#### DATA EXTRACT

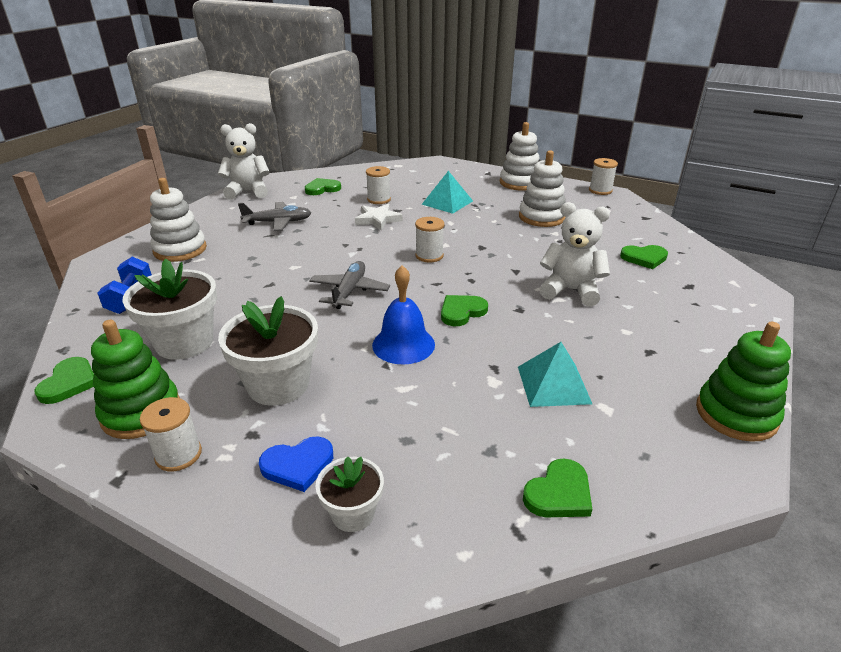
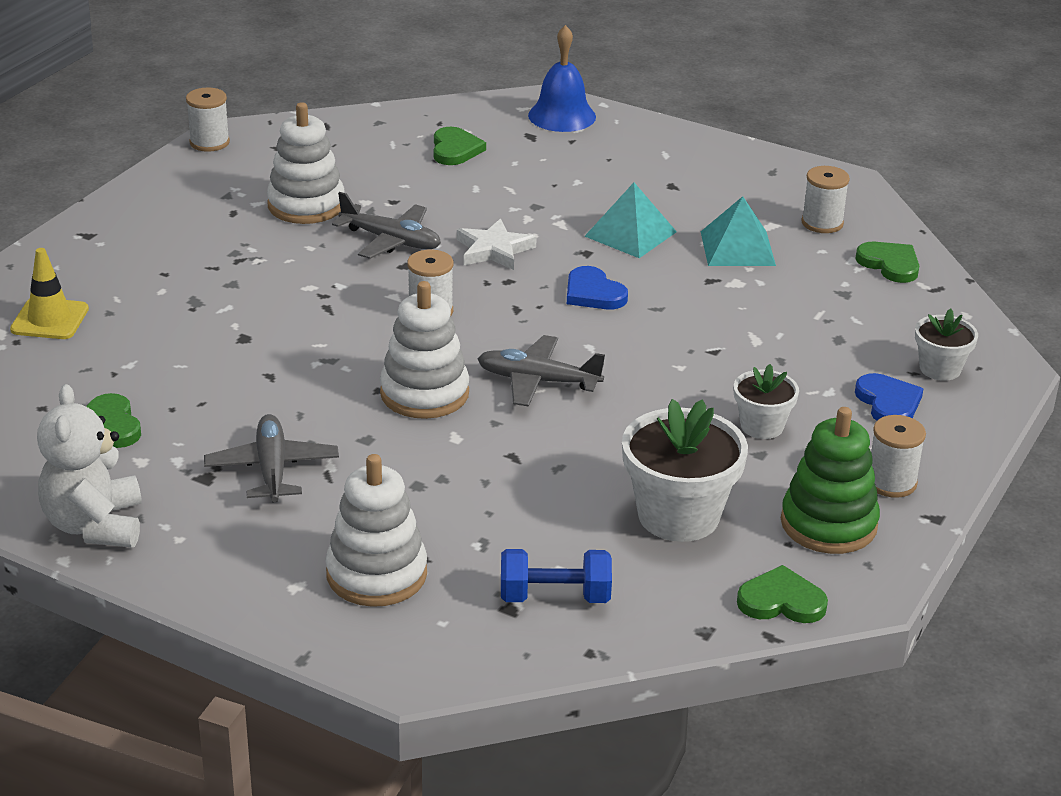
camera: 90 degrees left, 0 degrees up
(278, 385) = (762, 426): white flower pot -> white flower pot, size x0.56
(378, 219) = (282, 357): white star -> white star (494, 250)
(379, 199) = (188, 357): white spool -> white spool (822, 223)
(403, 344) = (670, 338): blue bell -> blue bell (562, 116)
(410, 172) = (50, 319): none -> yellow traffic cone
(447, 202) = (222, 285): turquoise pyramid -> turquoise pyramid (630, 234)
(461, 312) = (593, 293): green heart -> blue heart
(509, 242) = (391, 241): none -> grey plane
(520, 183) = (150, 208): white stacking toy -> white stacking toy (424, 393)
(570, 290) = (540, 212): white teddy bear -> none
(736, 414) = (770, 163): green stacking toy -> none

########

Take the line that contains "(520, 183) = (150, 208): white" and each line after it down to the last of the records, and retype them exactly; add nothing else.

**RESPONSE:**
(520, 183) = (150, 208): white stacking toy -> white stacking toy (424, 393)
(570, 290) = (540, 212): white teddy bear -> none
(736, 414) = (770, 163): green stacking toy -> none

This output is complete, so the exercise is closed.